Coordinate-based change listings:
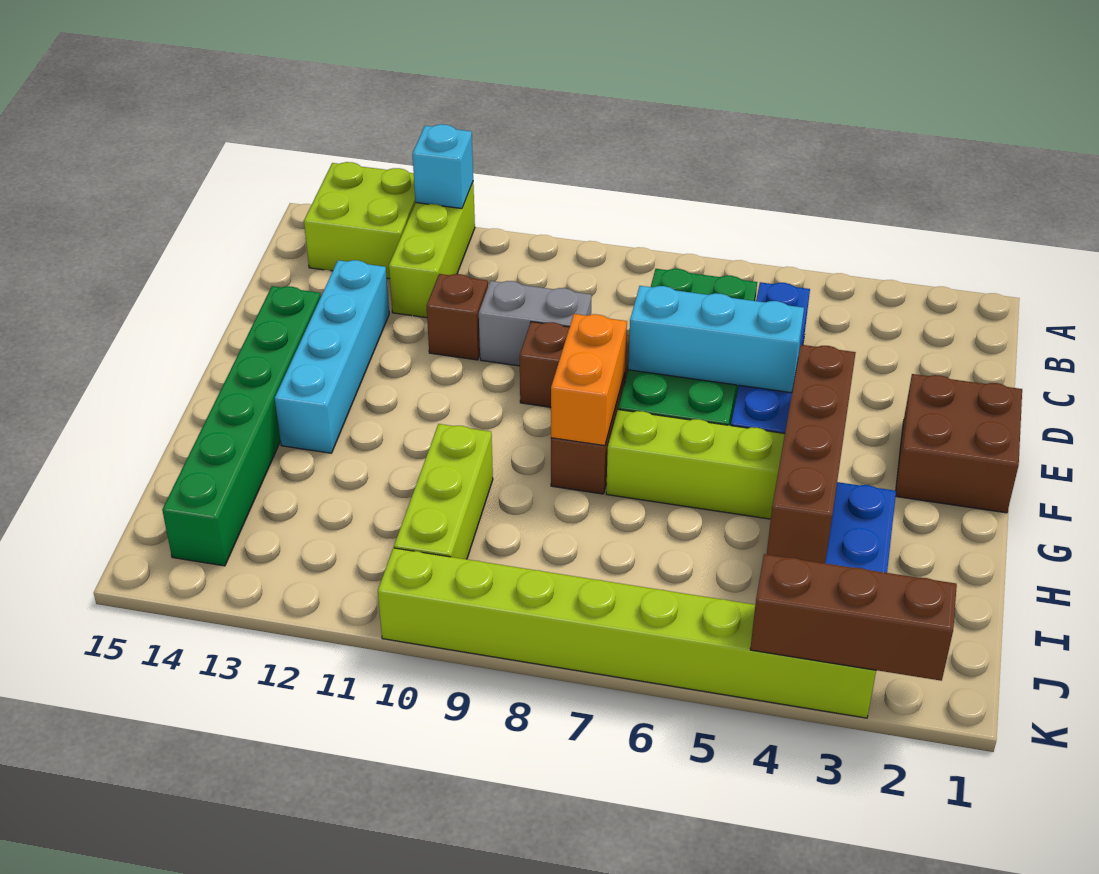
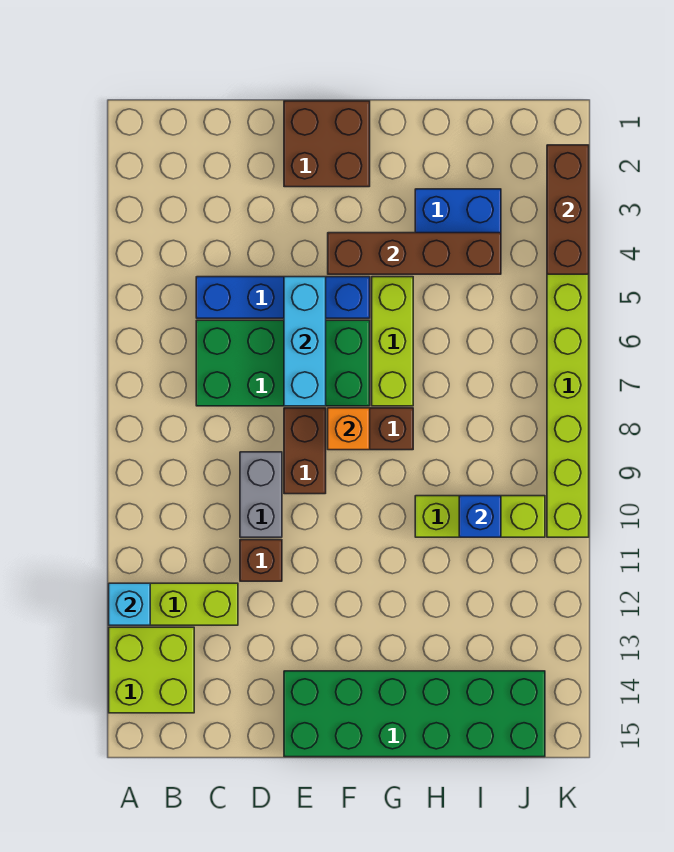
cyan brick D13:G13 level 1 -> none
green brick E14:J14 level 1 -> green brick E14:J15 level 1
orange brick F8:G8 level 2 -> orange brick F8 level 2
none -> blue brick I10 level 2

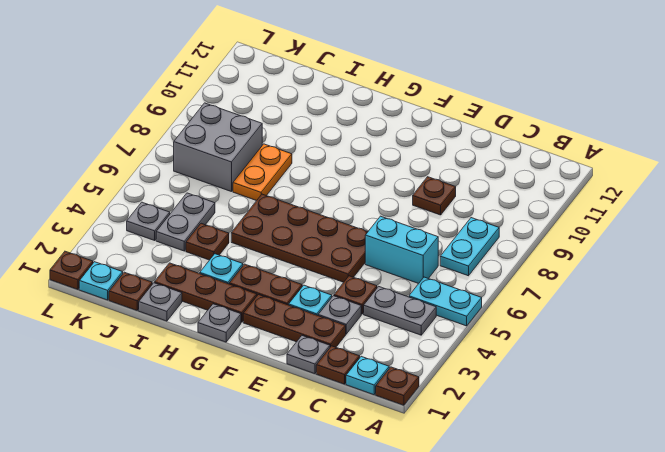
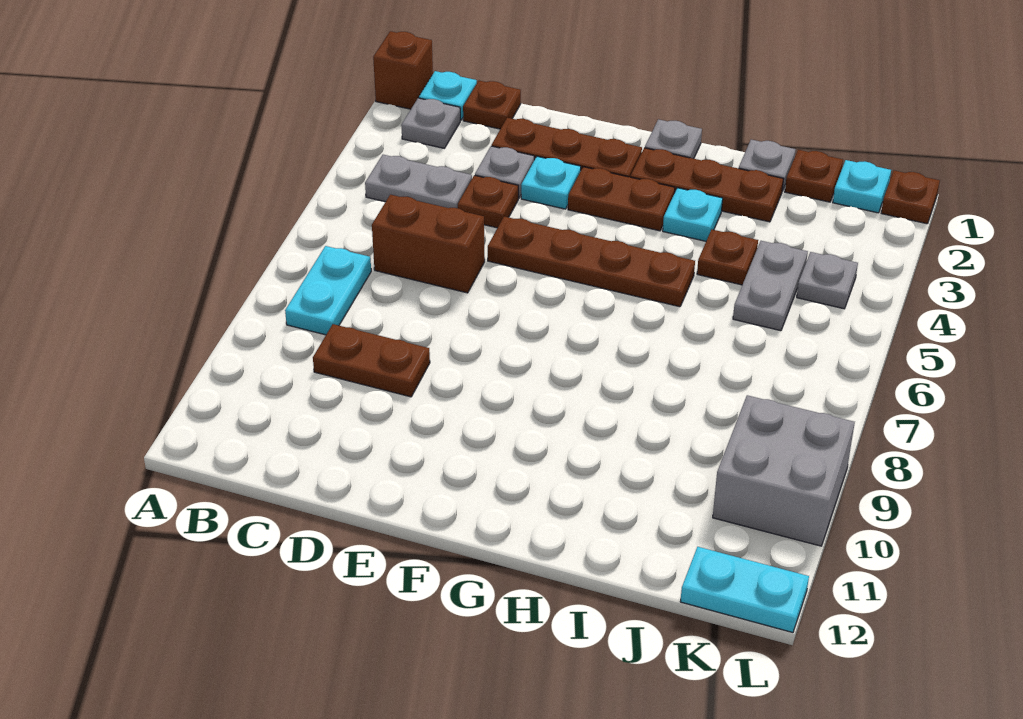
brown plate A1 level 1 -> brown brick A1 level 1
cyan plate A5:B5 level 1 -> cyan plate K12:L12 level 1
cyan brick C6:D6 level 1 -> brown brick C6:D6 level 1
grey plate D1 level 1 -> grey plate B2 level 1
brown plate D9 level 1 -> brown plate C9:D9 level 1
brown plate E5:H6 level 1 -> brown plate E5:H5 level 1
orange plate I7:I8 level 1 -> none
grey brick J7:K8 level 1 -> grey brick K9:L10 level 1

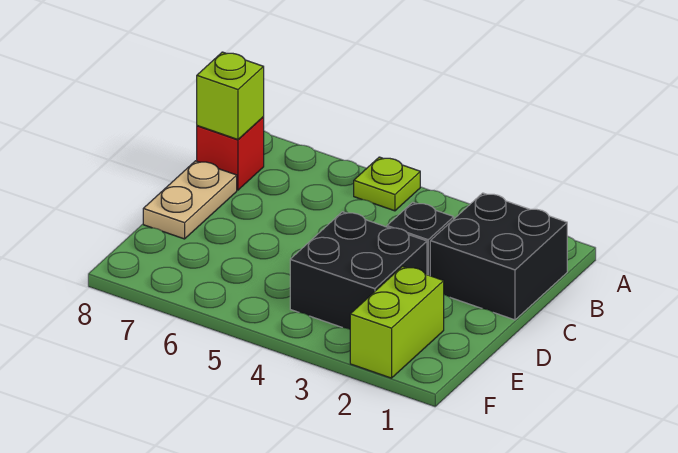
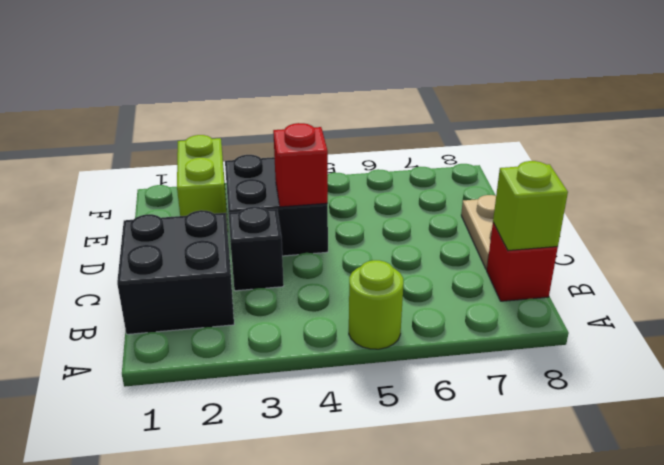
lime plate A5 level 1 -> lime round brick A5 level 1
none -> red brick D4 level 2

**Your task**
The line with "cyan brick C6:D6" and each line after it, through the final line of the data, are to be duplicated exactly, with pictures left out and nothing more included.

**Result below**
cyan brick C6:D6 level 1 -> brown brick C6:D6 level 1
grey plate D1 level 1 -> grey plate B2 level 1
brown plate D9 level 1 -> brown plate C9:D9 level 1
brown plate E5:H6 level 1 -> brown plate E5:H5 level 1
orange plate I7:I8 level 1 -> none
grey brick J7:K8 level 1 -> grey brick K9:L10 level 1

lime plate A5 level 1 -> lime round brick A5 level 1
none -> red brick D4 level 2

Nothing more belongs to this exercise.